• WORK TO BE COMPLETED: Output all of the entries beneath, exactly as written.

--- DATASET RECORDS Enclosed Below ---

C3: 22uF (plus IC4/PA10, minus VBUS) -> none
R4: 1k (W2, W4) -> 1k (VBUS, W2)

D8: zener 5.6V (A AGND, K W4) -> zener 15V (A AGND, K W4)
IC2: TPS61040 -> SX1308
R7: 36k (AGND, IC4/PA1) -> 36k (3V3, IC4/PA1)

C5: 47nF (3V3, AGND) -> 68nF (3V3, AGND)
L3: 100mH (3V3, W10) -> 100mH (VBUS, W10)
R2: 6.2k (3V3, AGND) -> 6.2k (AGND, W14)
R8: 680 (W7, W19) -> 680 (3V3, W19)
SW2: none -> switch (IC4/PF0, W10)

--- End of Enclosed DATASET RECORDS ---

• ANSWER SPACE:
C3: 22uF (plus IC4/PA10, minus VBUS) -> none
R4: 1k (W2, W4) -> 1k (VBUS, W2)

D8: zener 5.6V (A AGND, K W4) -> zener 15V (A AGND, K W4)
IC2: TPS61040 -> SX1308
R7: 36k (AGND, IC4/PA1) -> 36k (3V3, IC4/PA1)

C5: 47nF (3V3, AGND) -> 68nF (3V3, AGND)
L3: 100mH (3V3, W10) -> 100mH (VBUS, W10)
R2: 6.2k (3V3, AGND) -> 6.2k (AGND, W14)
R8: 680 (W7, W19) -> 680 (3V3, W19)
SW2: none -> switch (IC4/PF0, W10)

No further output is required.